_Your goal:_
Copy out the whole listing below word for word, without the pictures.

_Extracted material:_

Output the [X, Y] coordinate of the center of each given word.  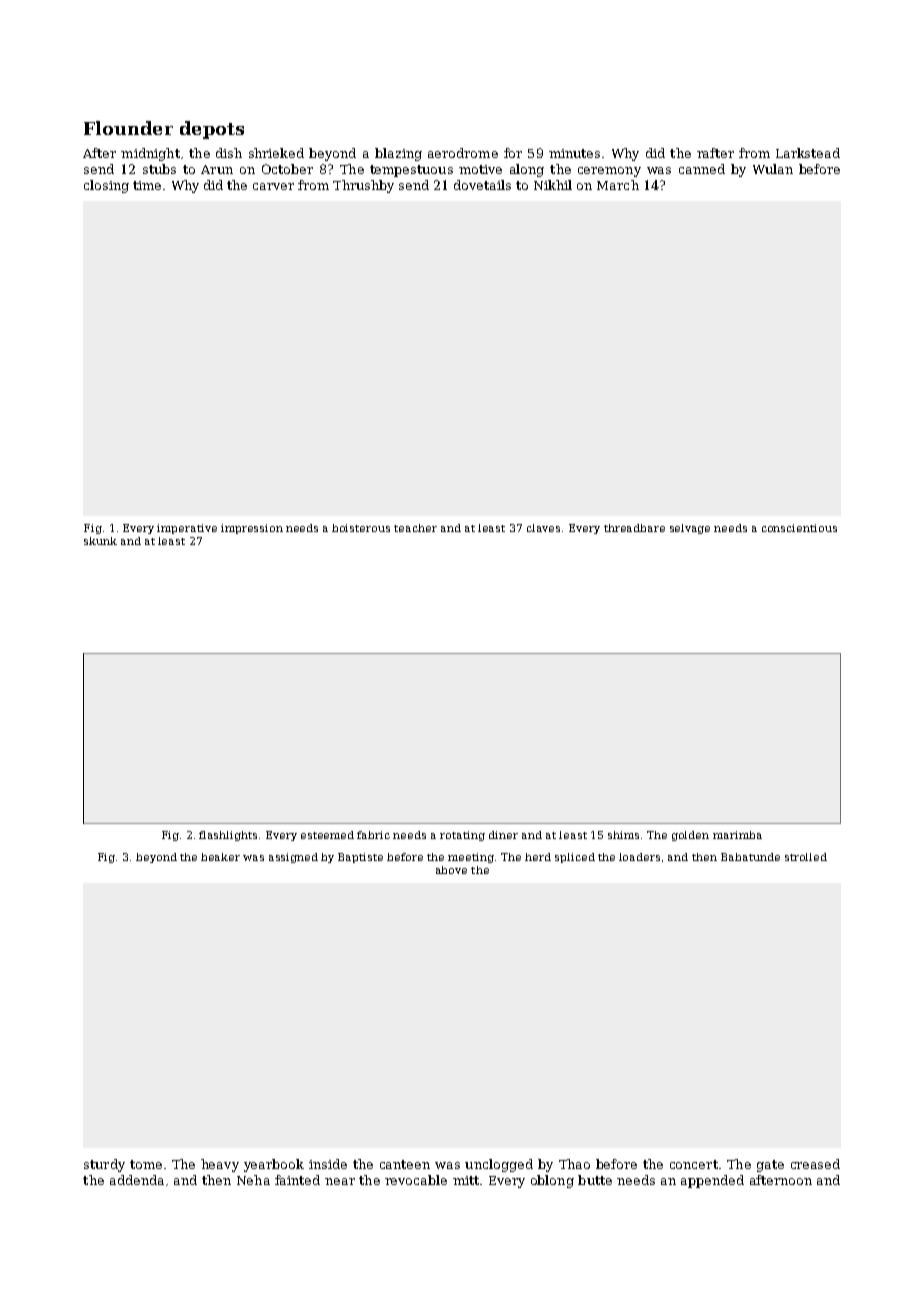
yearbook [274, 1165]
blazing [398, 154]
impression [252, 529]
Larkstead [808, 153]
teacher [415, 528]
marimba [737, 835]
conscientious [799, 528]
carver [273, 186]
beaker [220, 857]
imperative [187, 529]
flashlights [228, 836]
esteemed [327, 835]
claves [543, 528]
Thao [574, 1164]
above [451, 870]
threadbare [634, 528]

_Solution to the exercise:_
Output the [X, Y] coordinate of the center of each given word.  
yearbook [274, 1165]
blazing [398, 154]
impression [252, 529]
Larkstead [808, 153]
teacher [415, 528]
marimba [737, 835]
conscientious [799, 528]
carver [273, 186]
beaker [220, 857]
imperative [187, 529]
flashlights [228, 836]
esteemed [327, 835]
claves [543, 528]
Thao [574, 1164]
above [451, 870]
threadbare [634, 528]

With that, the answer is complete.